Directions for this task
All lines after the one containing "(517, 306) = (431, 305): none", together with that line itself, should be written out exactly, down to the last line of the entries below.

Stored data
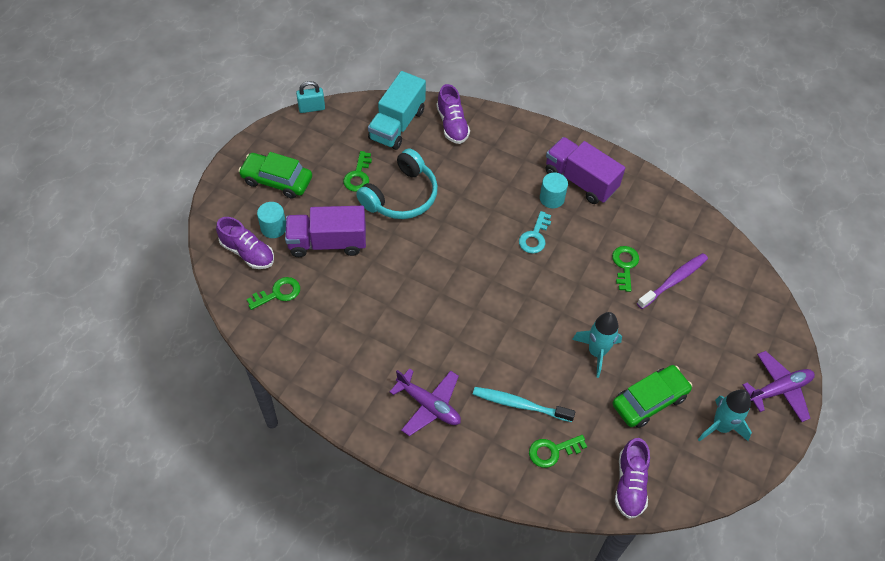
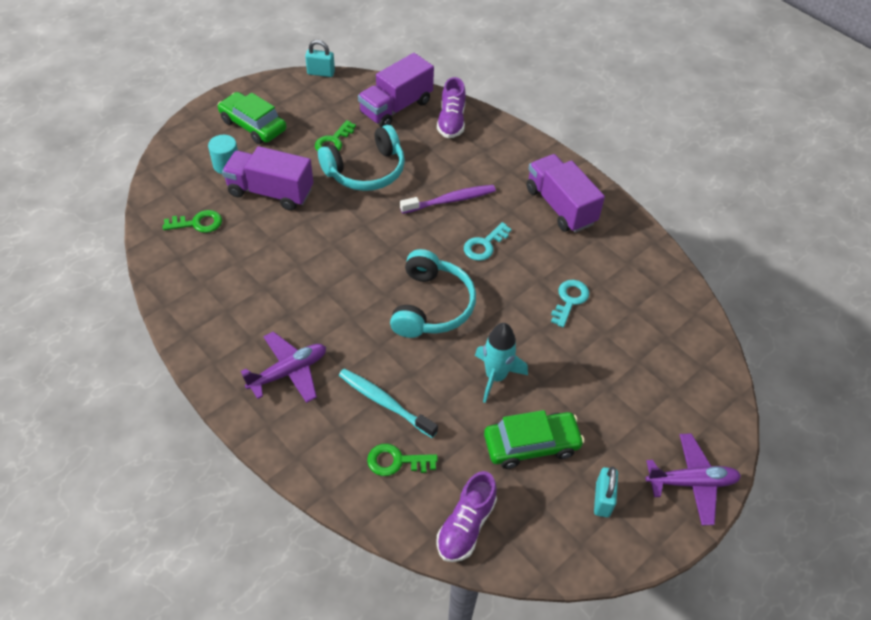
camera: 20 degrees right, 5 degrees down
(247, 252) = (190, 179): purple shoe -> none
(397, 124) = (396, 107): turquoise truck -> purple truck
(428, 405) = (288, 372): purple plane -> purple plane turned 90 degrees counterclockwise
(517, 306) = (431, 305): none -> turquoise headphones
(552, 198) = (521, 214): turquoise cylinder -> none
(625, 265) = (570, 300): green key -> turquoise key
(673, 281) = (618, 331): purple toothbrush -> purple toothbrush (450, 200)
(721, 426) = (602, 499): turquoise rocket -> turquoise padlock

Solved exercise
(517, 306) = (431, 305): none -> turquoise headphones
(552, 198) = (521, 214): turquoise cylinder -> none
(625, 265) = (570, 300): green key -> turquoise key
(673, 281) = (618, 331): purple toothbrush -> purple toothbrush (450, 200)
(721, 426) = (602, 499): turquoise rocket -> turquoise padlock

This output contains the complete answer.